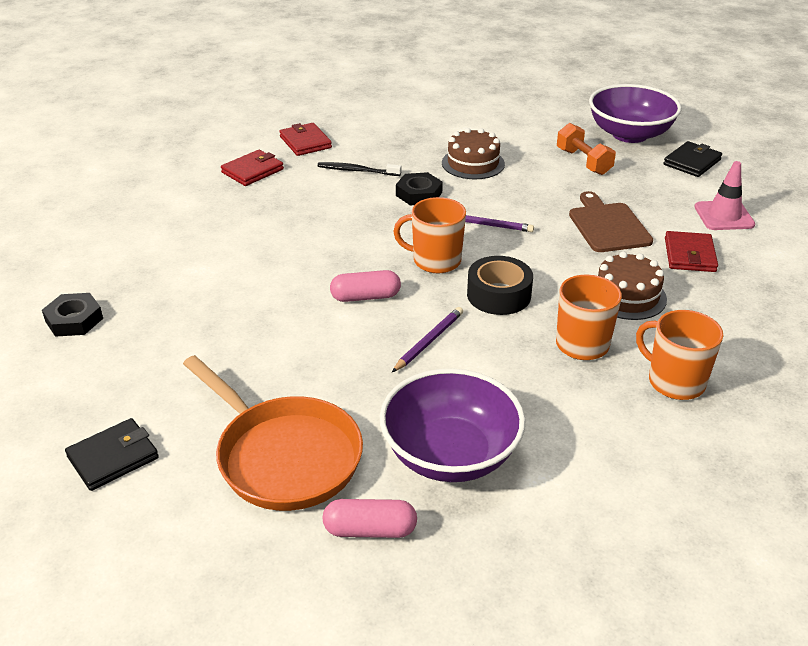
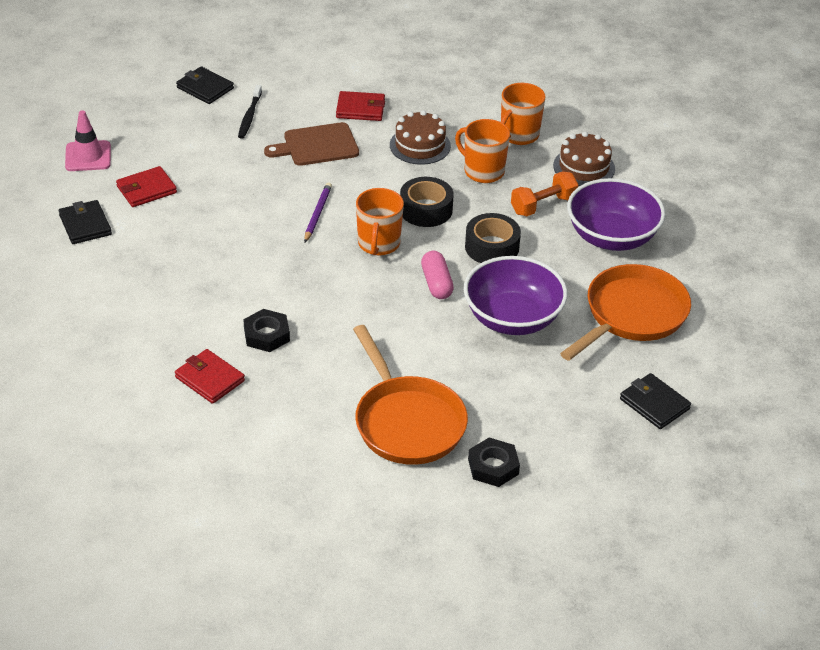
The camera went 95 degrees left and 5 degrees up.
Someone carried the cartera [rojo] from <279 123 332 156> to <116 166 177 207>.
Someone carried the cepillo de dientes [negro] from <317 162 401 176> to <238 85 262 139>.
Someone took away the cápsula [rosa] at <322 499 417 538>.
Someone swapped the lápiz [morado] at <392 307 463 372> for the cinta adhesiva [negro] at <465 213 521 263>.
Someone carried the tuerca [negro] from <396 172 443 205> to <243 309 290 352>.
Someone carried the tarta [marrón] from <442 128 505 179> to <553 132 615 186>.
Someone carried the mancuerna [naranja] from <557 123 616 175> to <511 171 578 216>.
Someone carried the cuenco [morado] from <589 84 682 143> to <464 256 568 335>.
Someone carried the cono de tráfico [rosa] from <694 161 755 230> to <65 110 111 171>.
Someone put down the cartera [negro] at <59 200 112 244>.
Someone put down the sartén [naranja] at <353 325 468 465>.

=== WHAT TO DO ===
Only lines holding the word "down" are wanted here; copy each from the listing.

=== RESPONSE AREA ===
Someone put down the cartera [negro] at <59 200 112 244>.
Someone put down the sartén [naranja] at <353 325 468 465>.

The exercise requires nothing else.